* [Description of the task] Copy each record below exactly, please, and leave its pictures out.

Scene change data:
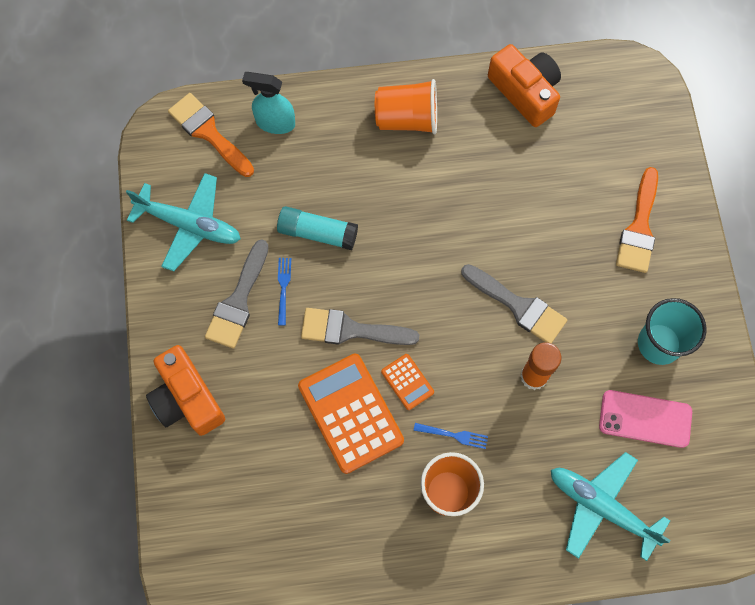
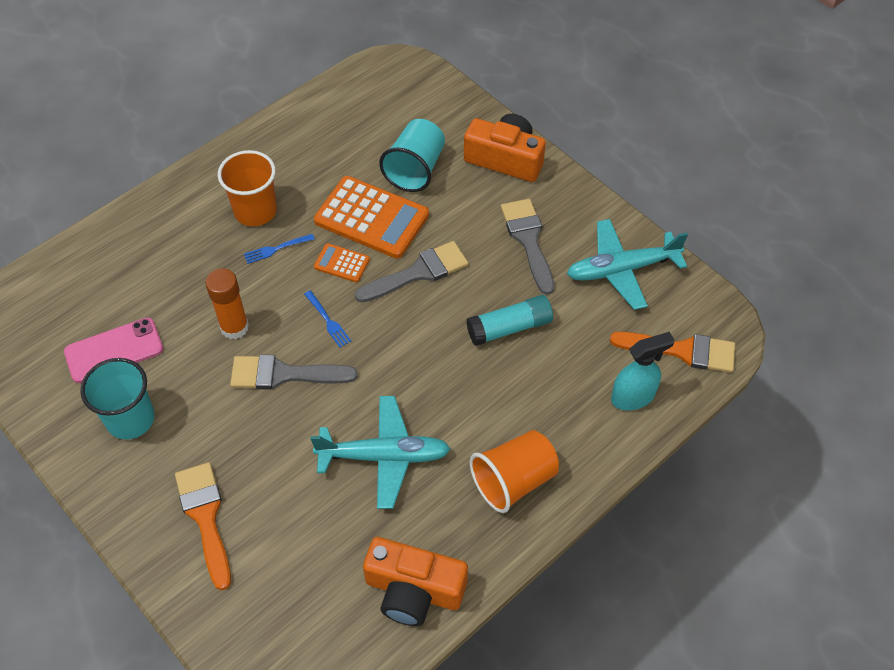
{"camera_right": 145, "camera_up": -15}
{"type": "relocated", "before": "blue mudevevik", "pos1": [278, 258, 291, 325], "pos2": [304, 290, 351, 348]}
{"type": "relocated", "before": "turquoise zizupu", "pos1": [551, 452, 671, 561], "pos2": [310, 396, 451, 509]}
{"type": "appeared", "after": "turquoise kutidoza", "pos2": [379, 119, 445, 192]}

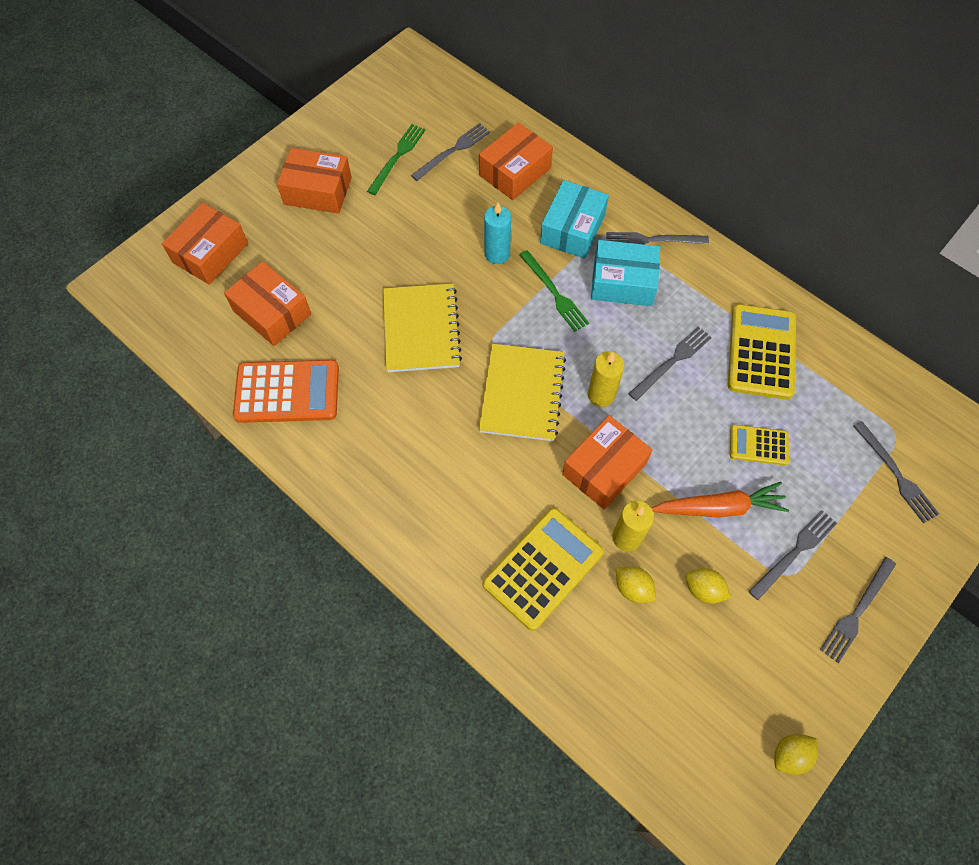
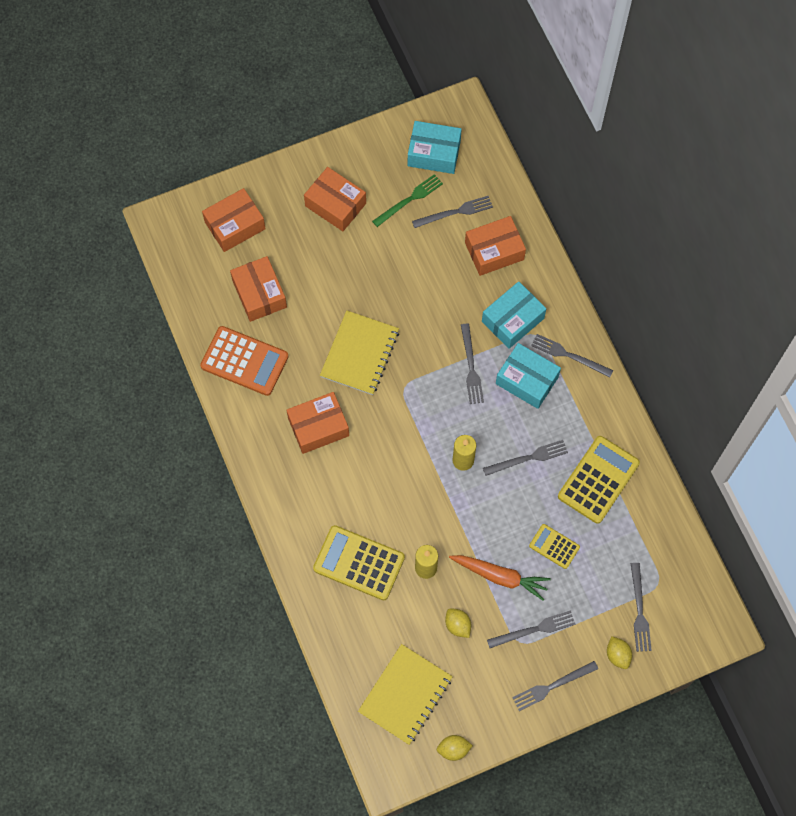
{"camera_right": 25, "camera_up": 5}
{"type": "missing", "before": "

* [Problem solution]
{"camera_right": 145, "camera_up": -15}
{"type": "relocated", "before": "blue mudevevik", "pos1": [278, 258, 291, 325], "pos2": [304, 290, 351, 348]}
{"type": "relocated", "before": "turquoise zizupu", "pos1": [551, 452, 671, 561], "pos2": [310, 396, 451, 509]}
{"type": "appeared", "after": "turquoise kutidoza", "pos2": [379, 119, 445, 192]}

{"camera_right": 25, "camera_up": 5}
{"type": "missing", "before": "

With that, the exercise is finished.